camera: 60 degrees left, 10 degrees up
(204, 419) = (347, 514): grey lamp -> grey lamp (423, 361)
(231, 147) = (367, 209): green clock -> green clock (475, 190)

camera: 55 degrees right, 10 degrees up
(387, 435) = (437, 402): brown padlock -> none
+-------+
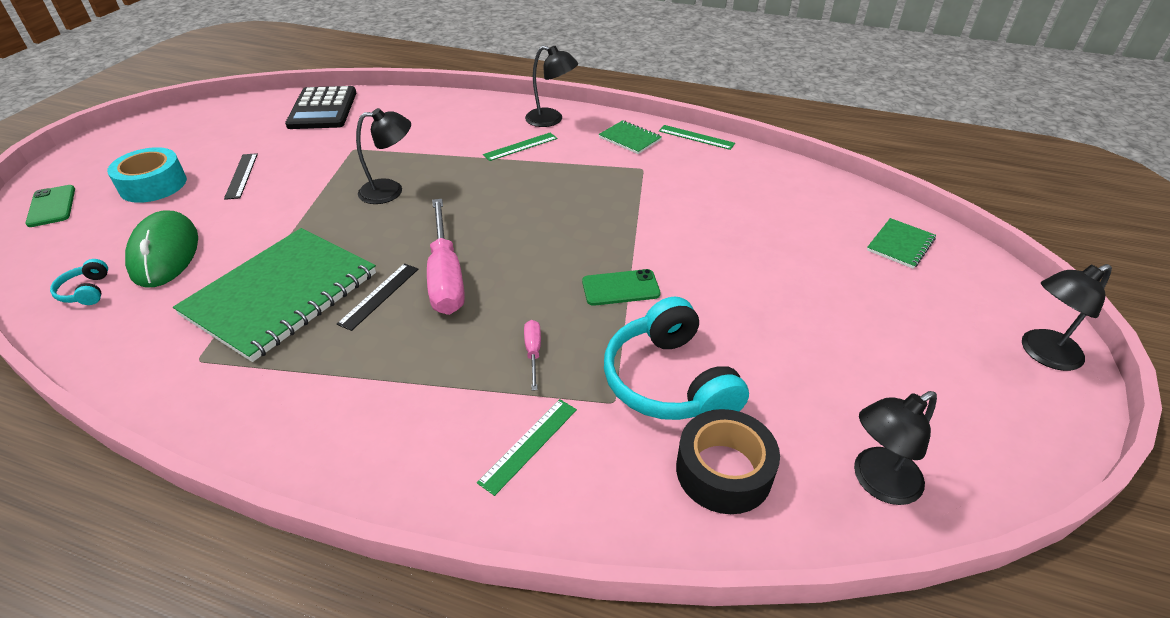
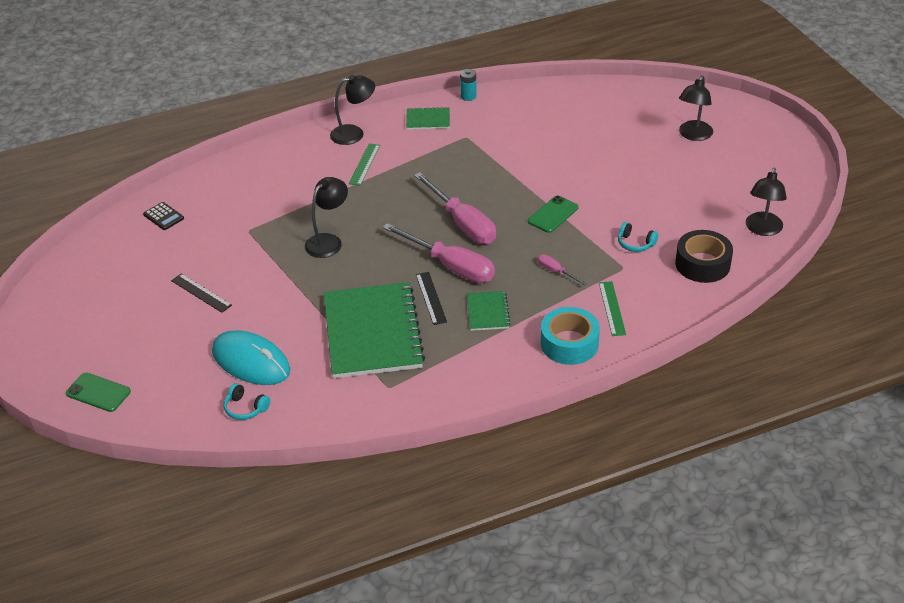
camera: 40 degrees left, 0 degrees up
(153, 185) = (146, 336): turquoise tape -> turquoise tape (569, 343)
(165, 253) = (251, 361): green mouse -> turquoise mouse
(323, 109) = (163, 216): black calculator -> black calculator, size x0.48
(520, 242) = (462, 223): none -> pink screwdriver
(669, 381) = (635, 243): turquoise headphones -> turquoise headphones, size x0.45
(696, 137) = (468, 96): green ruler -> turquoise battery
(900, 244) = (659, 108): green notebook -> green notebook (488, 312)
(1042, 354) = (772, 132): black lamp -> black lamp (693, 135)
+-------+
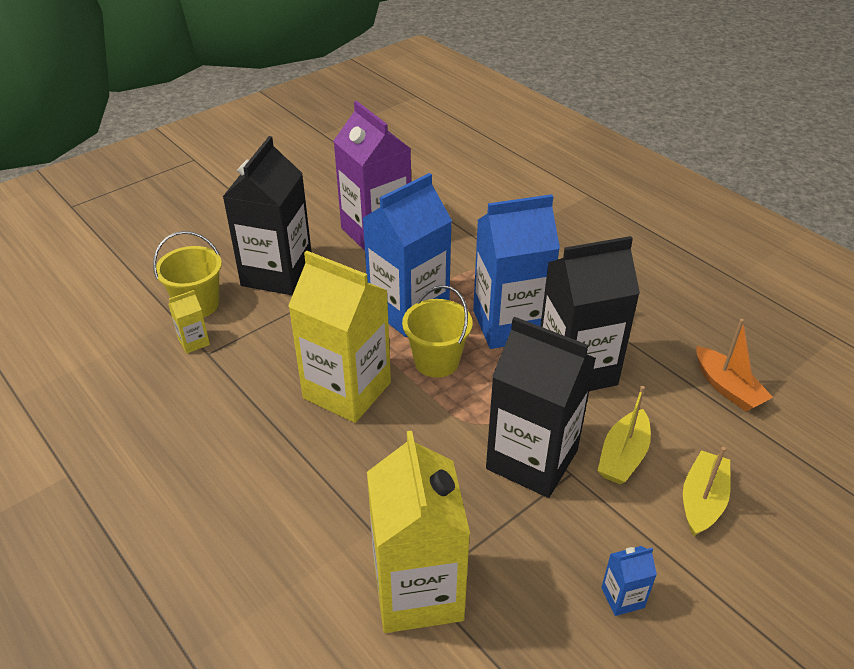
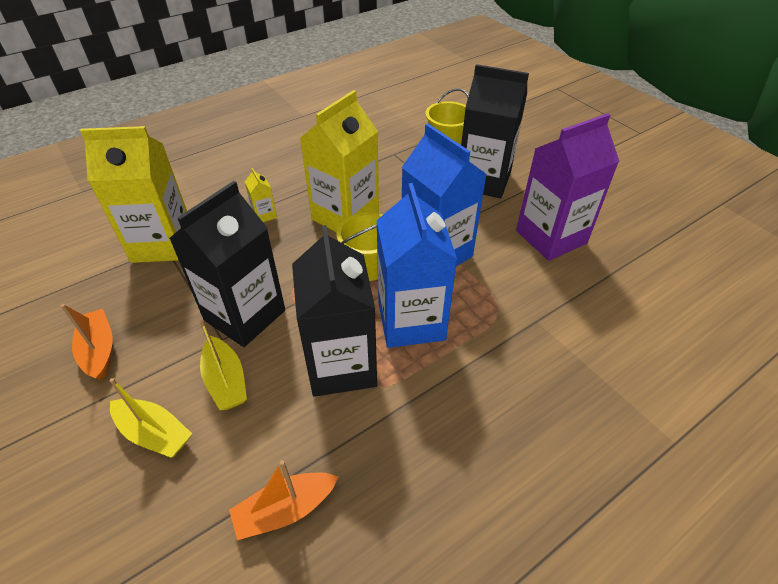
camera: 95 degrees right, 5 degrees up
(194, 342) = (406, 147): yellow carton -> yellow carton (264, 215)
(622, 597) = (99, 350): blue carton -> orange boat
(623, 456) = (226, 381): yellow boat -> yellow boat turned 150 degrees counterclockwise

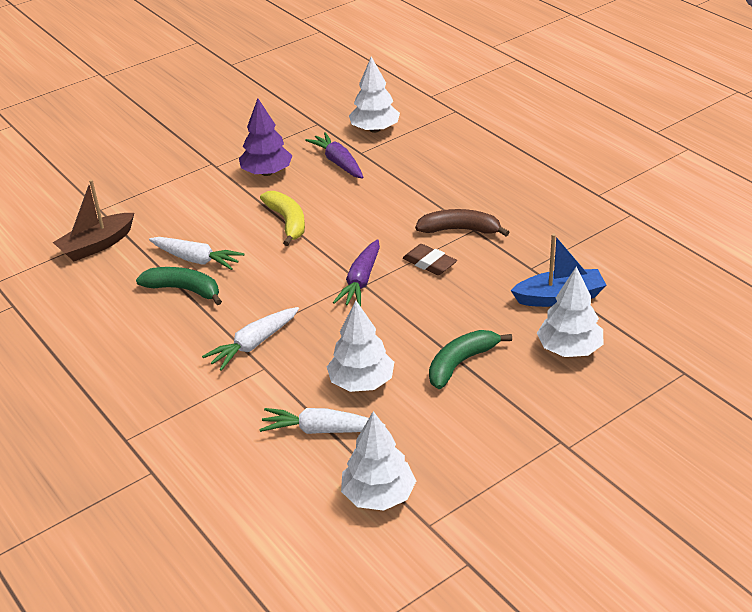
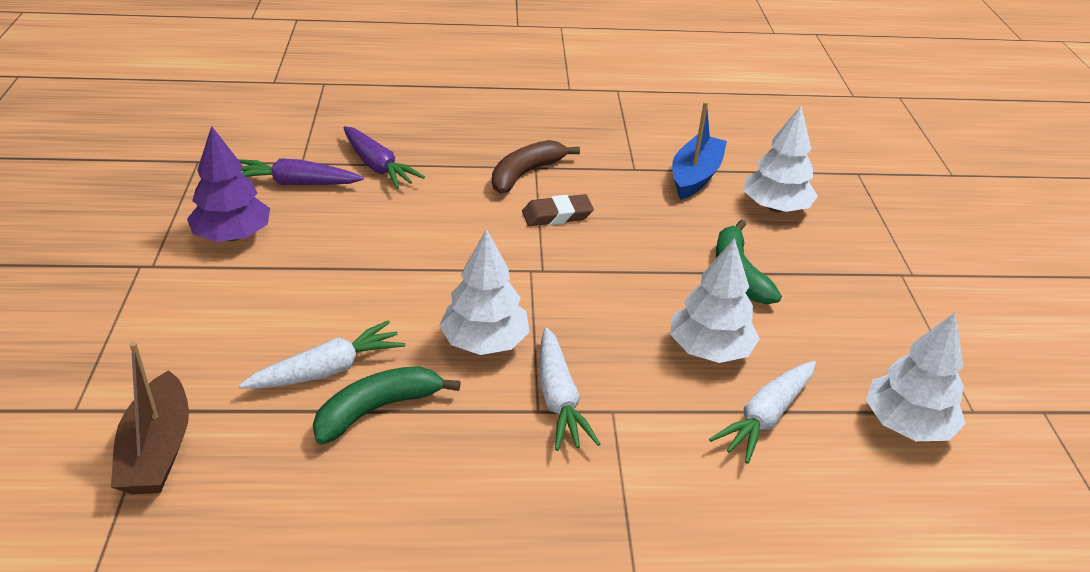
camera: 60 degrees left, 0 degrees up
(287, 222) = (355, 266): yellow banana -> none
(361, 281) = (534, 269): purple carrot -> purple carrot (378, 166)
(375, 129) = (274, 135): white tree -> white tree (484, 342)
+-------+
• _What this task involves_: Everything from the line with "camera: 60 degrees left, 10 degrees up" through the line with "(387, 435) = (437, 402): brown" in the listing above must be retyped exactly, with nothing added.

• _Answer to this exercise_:
camera: 60 degrees left, 10 degrees up
(204, 419) = (347, 514): grey lamp -> grey lamp (423, 361)
(231, 147) = (367, 209): green clock -> green clock (475, 190)

camera: 55 degrees right, 10 degrees up
(387, 435) = (437, 402): brown padlock -> none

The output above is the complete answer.